Item-finding material:
>> BEGIN
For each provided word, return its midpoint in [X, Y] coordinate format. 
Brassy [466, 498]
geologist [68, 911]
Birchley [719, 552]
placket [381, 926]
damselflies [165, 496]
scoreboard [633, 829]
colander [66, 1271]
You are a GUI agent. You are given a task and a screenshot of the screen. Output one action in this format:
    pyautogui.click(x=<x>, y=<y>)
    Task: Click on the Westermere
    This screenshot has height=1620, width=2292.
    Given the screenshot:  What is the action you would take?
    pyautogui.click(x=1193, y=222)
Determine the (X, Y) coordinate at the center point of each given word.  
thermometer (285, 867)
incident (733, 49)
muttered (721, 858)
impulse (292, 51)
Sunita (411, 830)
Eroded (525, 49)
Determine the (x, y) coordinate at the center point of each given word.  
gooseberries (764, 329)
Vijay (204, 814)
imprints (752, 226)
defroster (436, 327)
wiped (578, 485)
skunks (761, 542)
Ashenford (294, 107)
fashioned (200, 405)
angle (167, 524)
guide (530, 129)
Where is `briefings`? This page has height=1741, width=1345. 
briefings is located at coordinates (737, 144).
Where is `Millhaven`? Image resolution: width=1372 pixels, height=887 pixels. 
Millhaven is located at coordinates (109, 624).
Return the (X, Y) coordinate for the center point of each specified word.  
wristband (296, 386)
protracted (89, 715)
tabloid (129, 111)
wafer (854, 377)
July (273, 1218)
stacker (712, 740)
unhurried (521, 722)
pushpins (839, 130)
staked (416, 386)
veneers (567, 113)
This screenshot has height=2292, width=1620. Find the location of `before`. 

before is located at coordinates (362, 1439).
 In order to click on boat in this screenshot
>> END
_Given task:_ Add 140 to every coordinate in the answers and write out everything again from the start of the material down through the line containing "colander [66, 1271]", keeping the requests in place.

_Worked answer:_
For each provided word, return its midpoint in [X, Y] coordinate format. 
Brassy [606, 638]
geologist [208, 1051]
Birchley [859, 692]
placket [521, 1066]
damselflies [305, 636]
scoreboard [773, 969]
colander [206, 1411]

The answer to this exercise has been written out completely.